Items listed in a dataset
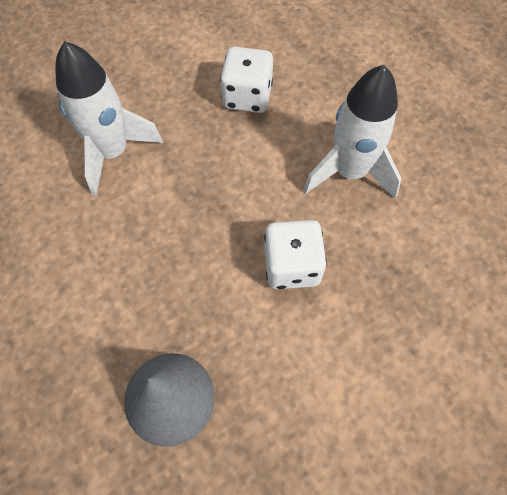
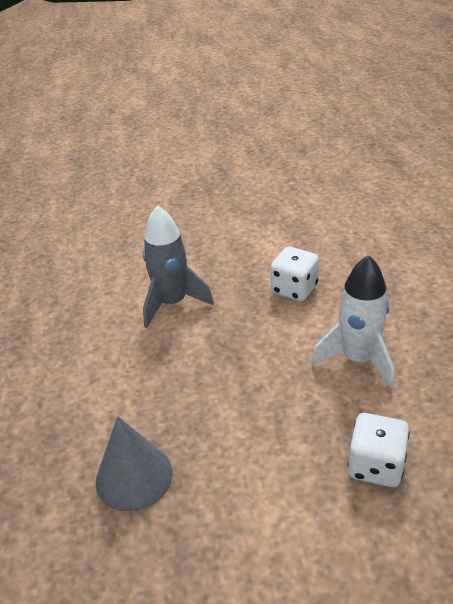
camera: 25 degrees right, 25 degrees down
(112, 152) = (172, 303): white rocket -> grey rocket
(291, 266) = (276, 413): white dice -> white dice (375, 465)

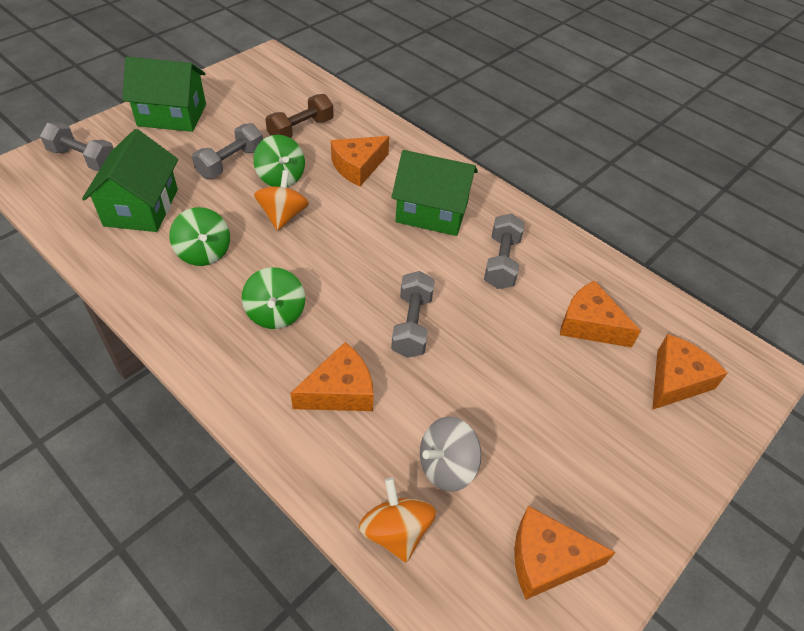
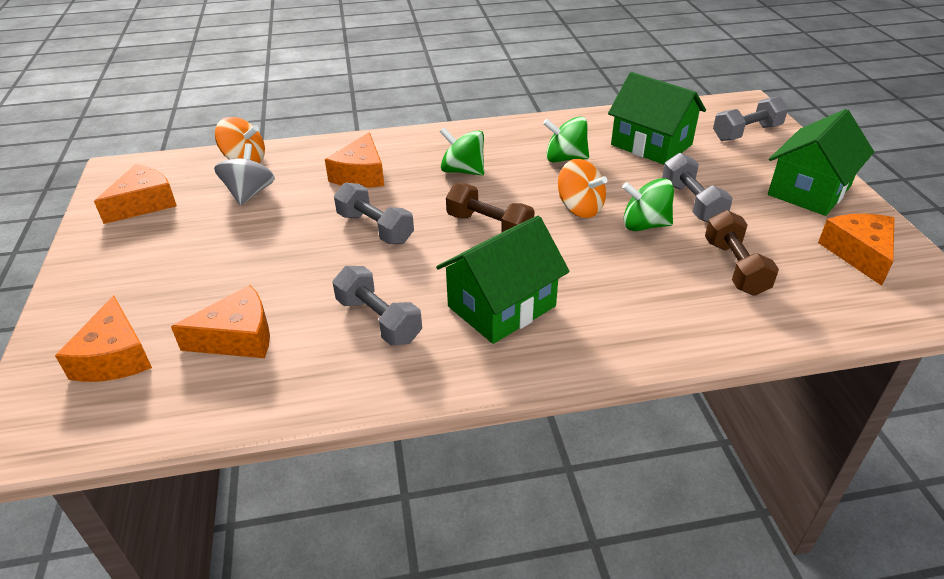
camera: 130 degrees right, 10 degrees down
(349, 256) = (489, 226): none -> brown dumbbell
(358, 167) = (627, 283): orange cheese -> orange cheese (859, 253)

*Exercise goal:*
Would you repeat the lines from the one containing "camera: 130 degrees right, 10 degrees down" through the end of the data, exactly, with nothing before or after them?

*Exercise output:*
camera: 130 degrees right, 10 degrees down
(349, 256) = (489, 226): none -> brown dumbbell
(358, 167) = (627, 283): orange cheese -> orange cheese (859, 253)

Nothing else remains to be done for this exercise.